= Beginning of Section =

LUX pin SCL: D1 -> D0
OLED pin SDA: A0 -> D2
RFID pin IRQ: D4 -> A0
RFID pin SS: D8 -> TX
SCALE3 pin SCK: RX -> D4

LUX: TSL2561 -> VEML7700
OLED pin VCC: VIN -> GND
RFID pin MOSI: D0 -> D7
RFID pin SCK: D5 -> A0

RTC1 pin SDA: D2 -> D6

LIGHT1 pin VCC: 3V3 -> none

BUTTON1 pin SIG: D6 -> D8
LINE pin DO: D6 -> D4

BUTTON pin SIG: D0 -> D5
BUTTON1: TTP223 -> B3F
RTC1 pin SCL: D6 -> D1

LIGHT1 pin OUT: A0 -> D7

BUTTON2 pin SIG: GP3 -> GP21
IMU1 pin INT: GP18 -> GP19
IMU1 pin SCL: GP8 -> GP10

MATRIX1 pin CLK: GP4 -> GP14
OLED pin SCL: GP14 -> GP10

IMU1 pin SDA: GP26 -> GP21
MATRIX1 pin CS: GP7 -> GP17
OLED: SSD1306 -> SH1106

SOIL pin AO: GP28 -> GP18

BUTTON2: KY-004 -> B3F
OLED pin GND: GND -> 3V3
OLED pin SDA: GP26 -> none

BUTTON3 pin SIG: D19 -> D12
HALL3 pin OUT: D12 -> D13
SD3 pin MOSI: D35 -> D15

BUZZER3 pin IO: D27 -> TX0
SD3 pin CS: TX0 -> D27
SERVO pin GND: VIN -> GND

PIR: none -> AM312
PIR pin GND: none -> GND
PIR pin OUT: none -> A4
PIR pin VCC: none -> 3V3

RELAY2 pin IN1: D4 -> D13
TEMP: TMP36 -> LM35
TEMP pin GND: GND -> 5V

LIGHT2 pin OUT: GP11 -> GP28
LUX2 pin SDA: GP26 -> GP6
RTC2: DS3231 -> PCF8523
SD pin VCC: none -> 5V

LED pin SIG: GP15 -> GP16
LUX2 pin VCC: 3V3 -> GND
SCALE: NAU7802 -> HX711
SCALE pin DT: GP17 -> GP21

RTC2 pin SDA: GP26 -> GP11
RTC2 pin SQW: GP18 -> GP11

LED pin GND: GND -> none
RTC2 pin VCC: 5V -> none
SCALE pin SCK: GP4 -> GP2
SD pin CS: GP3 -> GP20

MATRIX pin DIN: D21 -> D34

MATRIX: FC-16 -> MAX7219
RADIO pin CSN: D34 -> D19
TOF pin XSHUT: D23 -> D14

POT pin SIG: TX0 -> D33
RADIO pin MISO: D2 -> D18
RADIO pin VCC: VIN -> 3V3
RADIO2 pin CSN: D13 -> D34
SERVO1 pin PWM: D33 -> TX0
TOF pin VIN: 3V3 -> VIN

= End of Section =

In the records above, locate each line with the word "RFID". Copy all such lines.

RFID pin IRQ: D4 -> A0
RFID pin SS: D8 -> TX
RFID pin MOSI: D0 -> D7
RFID pin SCK: D5 -> A0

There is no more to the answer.